**Work instructions:** From the rows below, collect every line that contains the string "kern" and copy each one out in full.

**The data:**
---

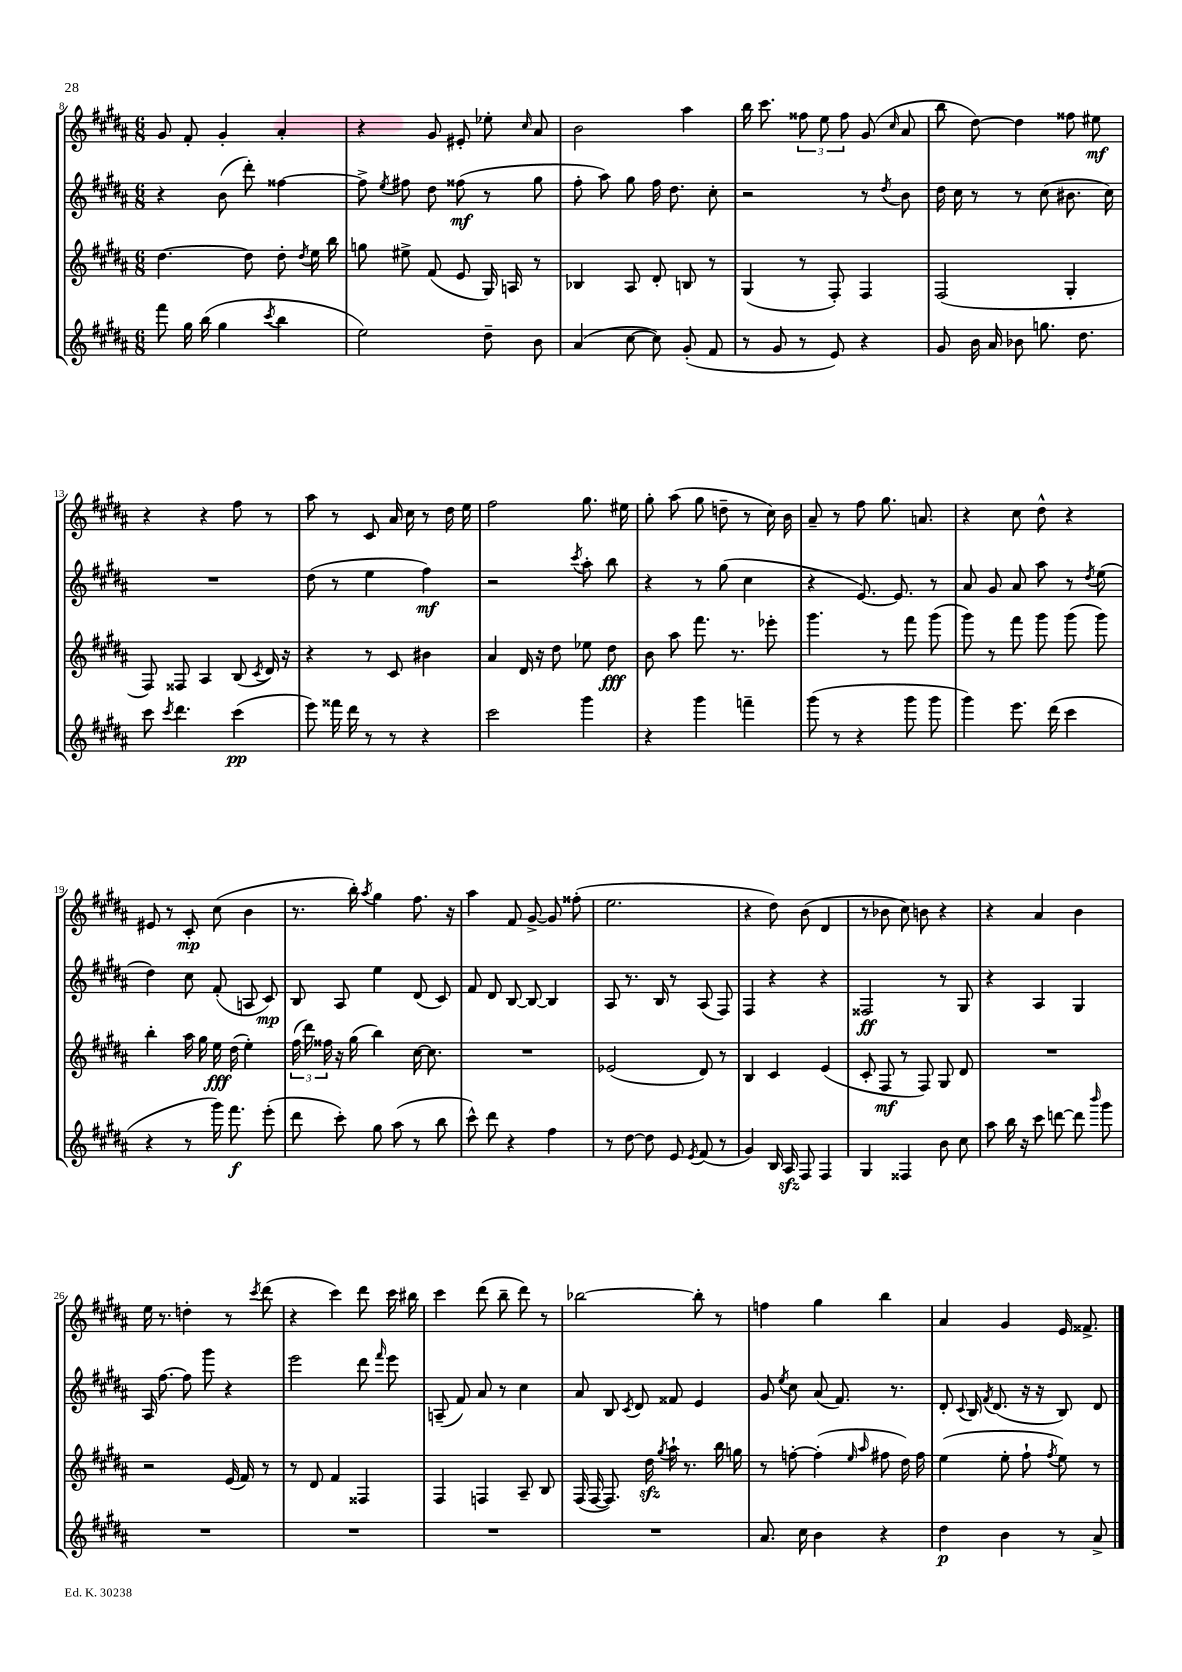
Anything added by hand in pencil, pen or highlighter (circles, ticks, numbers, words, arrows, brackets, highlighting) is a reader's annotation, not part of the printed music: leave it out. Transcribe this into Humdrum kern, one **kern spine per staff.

**kern	**kern	**kern	**kern
*staff4	*staff3	*staff2	*staff1
*clefG2	*clefG2	*clefG2	*clefG2
*k[f#c#g#d#a#]	*k[f#c#g#d#a#]	*k[f#c#g#d#a#]	*k[f#c#g#d#a#]
*M6/8	*M6/8	*M6/8	*M6/8
8fff#\	[4.dd#\	4r	8g#/
16gg#\	.	.	8f#'/
(16bb\	.	.	.
4gg#\	.	(8b\	4g#'/
.	8dd#\]	8ddd#'\)	.
8qccc#/	.	.	.
4bb\	8dd#'\	[4ff##\	4a#'/
.	8qdd#/	.	.
.	16ee\	.	.
.	16bb\	.	.
=	=	=	=
2ee\)	8gg\	8ff##^\]	4r
.	.	8qee/	.
.	8ee#^\	8ff#\	.
.	(8f#/	8dd#\	8g#/
.	8e/	(8ff##\	8e#'/
8dd#~\	16G#/)	8r	8ee-'\
.	16A/	.	.
.	.	.	16qqcc#/
8b\	8r	8gg#\	8a#/
=	=	=	=
(4a#/	4B-/	8ff#'\	2b\
.	.	8aa#\)	.
[8cc#\	8A#/	8gg#\	.
8cc#\])	8d#'/	16ff#\	.
.	.	8.dd#\	.
(8g#'/	8B/	.	4aa#\
8f#/	8r	8cc#'\	.
=	=	=	=
8r	(4G#/	2r	16bb\
.	.	.	8.ccc#\
8g#/	.	.	.
8r	8r	.	12ff##\
.	.	.	12ee\
8e/)	8F#'/)	.	.
.	.	.	12ff##\
4r	4F#/	8r	(8g#/
.	.	8qdd#/	16qqcc#/
.	.	8b\	8a#/
=	=	=	=
8g#/	(2F#/	16dd#\	8bb\
.	.	16cc#\	.
16b\	.	8r	[8dd#\)
16a#/	.	.	.
8b-\	.	8r	4dd#\]
8.gg\	.	(8cc#\	.
.	4G#'/	8.b#\	8ff##\
8.dd#\	.	.	.
.	.	.	8ee#\
.	.	16cc#\)	.
=	=	=	=
8ccc#\	8F#/)	2.r	4r
8qccc#/	.	.	.
4.ddd#\	8F##/	.	.
.	4A#/	.	4r
(4ccc#\	(8B/	.	8ff#\
.	8qc#/	.	.
.	16d#/)	.	8r
.	16r	.	.
=	=	=	=
8eee\)	4r	(8dd#\	8aa#\
16fff##\	.	8r	8r
16ddd#\	.	.	.
8r	8r	4ee\	8c#/
8r	8c#/	.	16a#/
.	.	.	16cc#\
4r	4b#\	4ff#\)	8r
.	.	.	16dd#\
.	.	.	16ee\
=	=	=	=
2ccc#\	4a#/	2r	2ff#\
.	16d#/	.	.
.	16r	.	.
.	8dd#\	.	.
.	.	8qccc#/	.
4ggg#\	8ee-\	8aa#'\	8.gg#\
.	8dd#\	8bb\	.
.	.	.	16ee#\
=	=	=	=
4r	8b\	4r	8gg#'\
.	8aa#\	.	(8aa#\
4ggg#\	8.fff#\	8r	8gg#\
.	.	(8gg#\	8dd~\
.	8.r	.	.
4fff~\	.	4cc#\	8r
.	8eee-'\	.	16cc#\)
.	.	.	16b\
=	=	=	=
(8ggg#\	4.ggg#\	4r	8a#~/
8r	.	.	8r
4r	.	[8.e/)	8ff#\
.	8r	.	8.gg#\
.	.	8.e/]	.
8ggg#\	8fff#\	.	.
.	.	.	8.a/
8ggg#\	(8ggg#\	8r	.
=	=	=	=
4ggg#\)	8ggg#\)	8a#/	4r
.	8r	8g#/	.
8.eee\	8fff#\	8a#/	8cc#\
.	8ggg#\	8aa#\	8dd#^^\
(16ddd#\	.	.	.
4ccc#\	(8ggg#\	8r	4r
.	.	8qdd#/	.
.	8ggg#\)	(8ee\	.
=	=	=	=
4r	4bb'\	4dd#\)	8e#/
.	.	.	8r
8r	16aa#\	8cc#\	8c#'/
.	16gg#\	.	.
16ggg#\)	16ee\	(8f#'/	(8cc#\
8.fff#\	(16dd#\	.	.
.	4ee'\)	8A/	4b\
(8eee'\	.	8c#/)	.
=	=	=	=
8ddd#\	(24ff#\	8B/	8.r
.	24ddd#\)	.	.
.	24ff##\	.	.
8ccc#'\)	16r	8A#/	.
.	(16gg#\	.	16bb'\)
.	.	.	8qaa#/
8gg#\	4bb\)	4ee\	4gg#\
(8aa#\	.	.	.
8r	[16cc#\	(8d#/	8.ff#\
.	8.cc#\]	.	.
8bb\	.	8c#/)	.
.	.	.	16r
=	=	=	=
8ccc#^^\)	2.r	8f#/	4aa#\
8ddd#\	.	8d#/	.
4r	.	[8B/	8f#/
.	.	8B/_	[8g#^/
4ff#\	.	4B/]	8g#/]
.	.	.	(8ff##'\
=	=	=	=
8r	(2e-/	8A#/	2.ee\
[8dd#\	.	8.r	.
8dd#\]	.	.	.
.	.	16B/	.
8e/	.	8r	.
8qe/	.	.	.
(8f#/	8d#/)	(8A#/	.
8r	8r	8F#/)	.
=	=	=	=
4g#/)	4B/	4F#/	4r
16B/	4c#/	4r	8dd#\)
16A#/	.	.	.
8F#/	.	.	(8b\
4F#/	(4e/	4r	4d#/
=	=	=	=
4G#/	8c#'/	2F##/	8r
.	8F#/	.	8b-\
4F##/	8r	.	8cc#\)
.	8F#/)	.	8b\
8b\	8G#/	8r	4r
8cc#\	8d#/	8G#/	.
=	=	=	=
8aa#\	2.r	4r	4r
16bb\	.	.	.
16r	.	.	.
8ccc#\	.	4A#/	4a#/
[8ddd\	.	.	.
8ddd\]	.	4G#/	4b\
16qqbbb/	.	.	.
8ggg#\	.	.	.
=	=	=	=
2.r	2r	16A#/	16ee\
.	.	[8.ff#\	8.r
.	.	8ff#\]	4dd'\
.	.	8ggg#\	.
.	(16e/	4r	8r
.	16f#/)	.	.
.	.	.	8qccc#/
.	8r	.	(8ddd#\
=	=	=	=
2.r	8r	2eee\	4r
.	8d#/	.	.
.	4f#/	.	4ccc#\)
.	4F##/	8ddd#\	8ddd#\
.	.	16qqfff#/	.
.	.	8eee\	16ccc#\
.	.	.	16bb#\
=	=	=	=
2.r	4F#/	(8A~/	4ccc#\
.	.	8f#/)	.
.	4F/	8a#/	(8ddd#\
.	.	8r	8bb~\
.	8A#~/	4cc#\	8ddd#\)
.	8B/	.	8r
=	=	=	=
2.r	(16F#/	8a#/	[2bb-\
.	[16F#/	.	.
.	8.F#/])	8B/	.
.	.	8qc#/	.
.	.	8d#/	.
.	16dd#\	.	.
.	8qgg#/	.	.
.	16aa#`\	8f##/	.
.	8.r	.	.
.	.	4e/	8bb-'\]
.	16bb\	.	8r
.	16gg\	.	.
=	=	=	=
8.a#/	8r	8g#/	4ff\
.	.	8qee/	.
.	[8ff'\	8cc#\	.
16cc#\	.	.	.
4b\	(4ff'\]	(8a#/	4gg#\
.	.	8.f#/)	.
.	16qqee/	.	.
.	16qqaa#/	.	.
4r	8ff#\	.	4bb\
.	.	8.r	.
.	16dd#\)	.	.
.	16ff#\	.	.
=	=	=	=
4dd#\	(4ee\	8d#'/	4a#/
.	.	8qqc#/	.
.	.	16B/	.
.	.	8qf#/	.
.	.	(8.d#/	.
4b\	8ee'\	.	4g#/
.	8ff#`\	16r	.
.	.	16r	.
.	8qff#/	.	.
8r	8ee\)	8B/)	16e/
.	.	.	8.f##^/
8a#^/	8r	8d#/	.
==	==	==	==
*-	*-	*-	*-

---

**Result of the task:**
Anything added by hand in pencil, pen or highlighter (circles, ticks, numbers, words, arrows, brackets, highlighting) is a reader's annotation, not part of the printed music: leave it out. Transcribe this into Humdrum kern, one **kern spine per staff.
**kern	**kern	**kern	**kern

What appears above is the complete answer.